Before-and-after change data
───

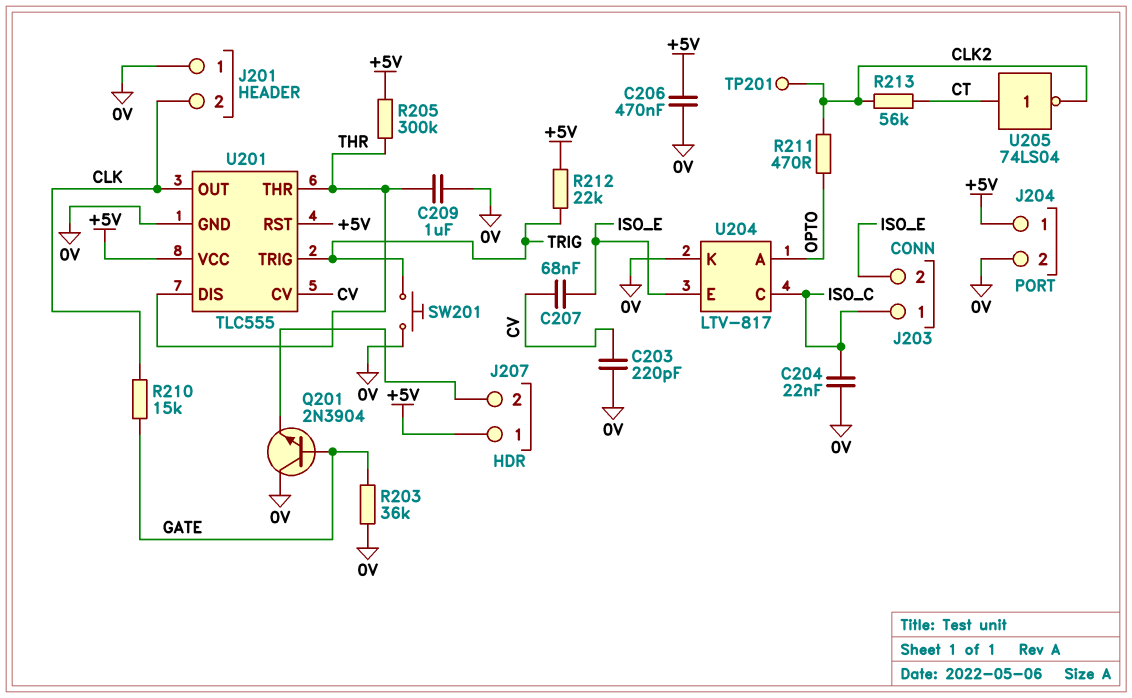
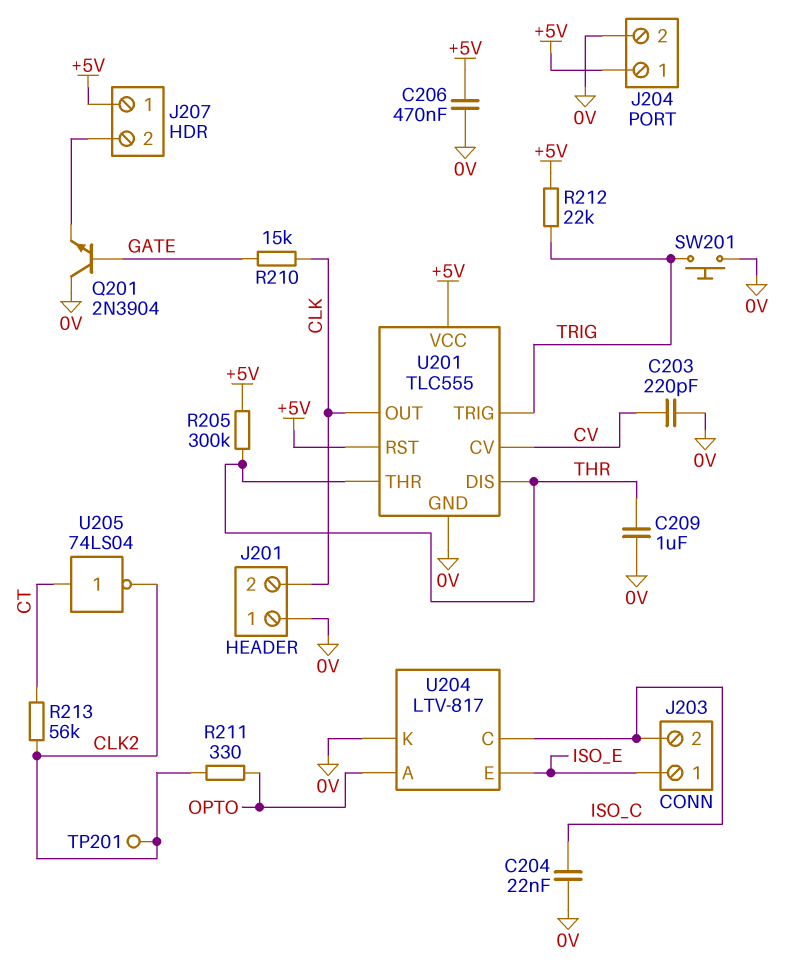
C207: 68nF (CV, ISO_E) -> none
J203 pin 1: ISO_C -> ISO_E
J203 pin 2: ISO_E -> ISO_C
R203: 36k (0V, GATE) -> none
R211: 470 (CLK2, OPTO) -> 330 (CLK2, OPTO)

───

GOAL OF THE EXERCISE: Filter these records, keeping every line where the word "none" occurs.

SOLUTION TO THIS PROBLEM:
C207: 68nF (CV, ISO_E) -> none
R203: 36k (0V, GATE) -> none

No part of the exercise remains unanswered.